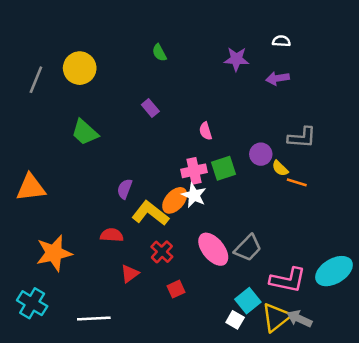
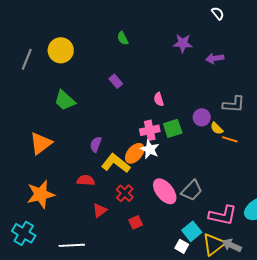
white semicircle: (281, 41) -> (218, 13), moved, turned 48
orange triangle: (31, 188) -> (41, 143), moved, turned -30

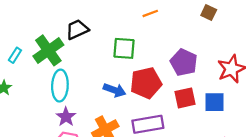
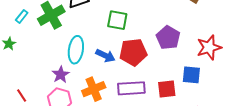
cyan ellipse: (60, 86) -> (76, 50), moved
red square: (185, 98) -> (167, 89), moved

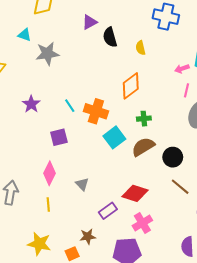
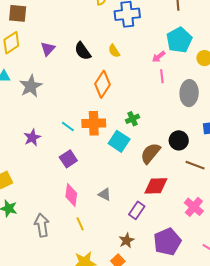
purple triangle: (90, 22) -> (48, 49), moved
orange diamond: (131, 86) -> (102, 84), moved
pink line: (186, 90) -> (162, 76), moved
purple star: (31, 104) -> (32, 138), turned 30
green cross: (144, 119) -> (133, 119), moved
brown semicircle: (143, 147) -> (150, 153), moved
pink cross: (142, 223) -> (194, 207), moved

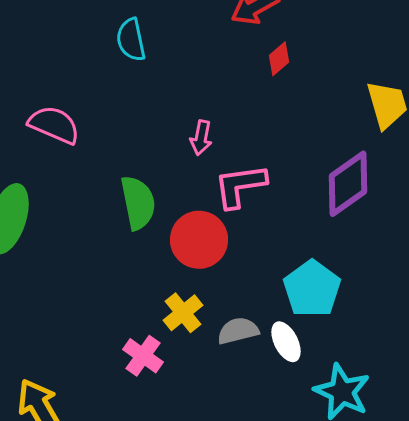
☆ ☆ ☆ ☆
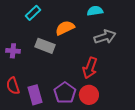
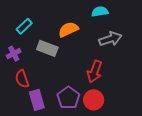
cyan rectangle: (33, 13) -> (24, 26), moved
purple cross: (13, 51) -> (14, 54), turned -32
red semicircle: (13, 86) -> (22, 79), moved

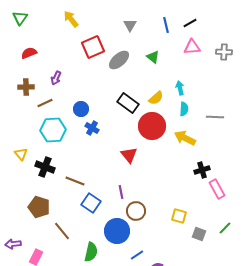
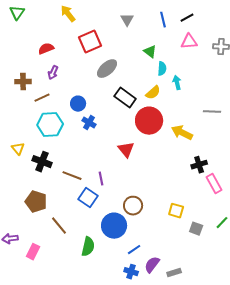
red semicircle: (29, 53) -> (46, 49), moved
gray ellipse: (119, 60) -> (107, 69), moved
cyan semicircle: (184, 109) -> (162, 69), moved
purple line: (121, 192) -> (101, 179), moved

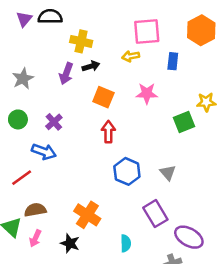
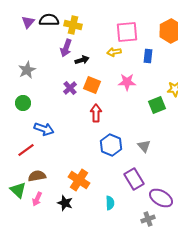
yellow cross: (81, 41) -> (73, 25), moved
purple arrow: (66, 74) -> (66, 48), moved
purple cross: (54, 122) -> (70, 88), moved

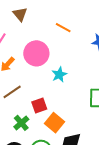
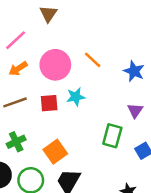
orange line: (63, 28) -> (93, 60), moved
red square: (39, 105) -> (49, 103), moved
☆ ☆ ☆ ☆
Your goal:
Using the data above, print exactly the lines from the line that contains "orange line: (63, 28) -> (93, 60), moved" through the line that contains "red square: (39, 105) -> (49, 103), moved", with both included.

Task output:
orange line: (63, 28) -> (93, 60), moved
red square: (39, 105) -> (49, 103), moved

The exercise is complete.